* **Task**
Repeat exactly the line that includes "U1 pin SW: SW -> ADJ" and all lines after it, ending with the last line of the listing below.
########################################
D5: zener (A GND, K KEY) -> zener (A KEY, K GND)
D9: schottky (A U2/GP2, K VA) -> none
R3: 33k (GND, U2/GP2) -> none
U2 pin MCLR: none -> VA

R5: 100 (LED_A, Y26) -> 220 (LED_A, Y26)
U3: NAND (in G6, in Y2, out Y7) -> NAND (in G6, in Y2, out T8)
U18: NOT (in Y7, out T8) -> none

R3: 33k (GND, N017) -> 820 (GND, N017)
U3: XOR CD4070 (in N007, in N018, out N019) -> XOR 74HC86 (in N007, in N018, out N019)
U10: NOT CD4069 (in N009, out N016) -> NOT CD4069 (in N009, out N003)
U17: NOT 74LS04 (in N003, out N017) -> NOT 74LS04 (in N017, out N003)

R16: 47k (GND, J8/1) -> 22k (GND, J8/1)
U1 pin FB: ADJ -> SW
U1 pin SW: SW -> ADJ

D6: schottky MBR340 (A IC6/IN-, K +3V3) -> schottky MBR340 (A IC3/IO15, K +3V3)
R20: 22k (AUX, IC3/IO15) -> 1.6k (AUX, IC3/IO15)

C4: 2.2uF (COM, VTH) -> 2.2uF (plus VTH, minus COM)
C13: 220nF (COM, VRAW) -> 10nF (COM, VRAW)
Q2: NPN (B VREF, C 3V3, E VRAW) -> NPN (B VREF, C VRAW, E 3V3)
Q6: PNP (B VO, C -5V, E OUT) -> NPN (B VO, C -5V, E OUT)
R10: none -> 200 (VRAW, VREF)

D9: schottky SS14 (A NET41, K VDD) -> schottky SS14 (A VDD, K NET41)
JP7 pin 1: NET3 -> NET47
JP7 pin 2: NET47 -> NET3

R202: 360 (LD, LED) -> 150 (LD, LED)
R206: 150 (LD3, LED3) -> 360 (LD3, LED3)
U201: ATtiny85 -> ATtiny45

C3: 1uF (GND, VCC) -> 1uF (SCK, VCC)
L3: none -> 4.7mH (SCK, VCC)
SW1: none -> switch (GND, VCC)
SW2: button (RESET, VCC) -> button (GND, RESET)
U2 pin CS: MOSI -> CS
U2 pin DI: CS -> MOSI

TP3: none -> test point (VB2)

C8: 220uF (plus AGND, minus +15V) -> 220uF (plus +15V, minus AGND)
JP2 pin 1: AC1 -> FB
########################################
* **Response box**
U1 pin SW: SW -> ADJ

D6: schottky MBR340 (A IC6/IN-, K +3V3) -> schottky MBR340 (A IC3/IO15, K +3V3)
R20: 22k (AUX, IC3/IO15) -> 1.6k (AUX, IC3/IO15)

C4: 2.2uF (COM, VTH) -> 2.2uF (plus VTH, minus COM)
C13: 220nF (COM, VRAW) -> 10nF (COM, VRAW)
Q2: NPN (B VREF, C 3V3, E VRAW) -> NPN (B VREF, C VRAW, E 3V3)
Q6: PNP (B VO, C -5V, E OUT) -> NPN (B VO, C -5V, E OUT)
R10: none -> 200 (VRAW, VREF)

D9: schottky SS14 (A NET41, K VDD) -> schottky SS14 (A VDD, K NET41)
JP7 pin 1: NET3 -> NET47
JP7 pin 2: NET47 -> NET3

R202: 360 (LD, LED) -> 150 (LD, LED)
R206: 150 (LD3, LED3) -> 360 (LD3, LED3)
U201: ATtiny85 -> ATtiny45

C3: 1uF (GND, VCC) -> 1uF (SCK, VCC)
L3: none -> 4.7mH (SCK, VCC)
SW1: none -> switch (GND, VCC)
SW2: button (RESET, VCC) -> button (GND, RESET)
U2 pin CS: MOSI -> CS
U2 pin DI: CS -> MOSI

TP3: none -> test point (VB2)

C8: 220uF (plus AGND, minus +15V) -> 220uF (plus +15V, minus AGND)
JP2 pin 1: AC1 -> FB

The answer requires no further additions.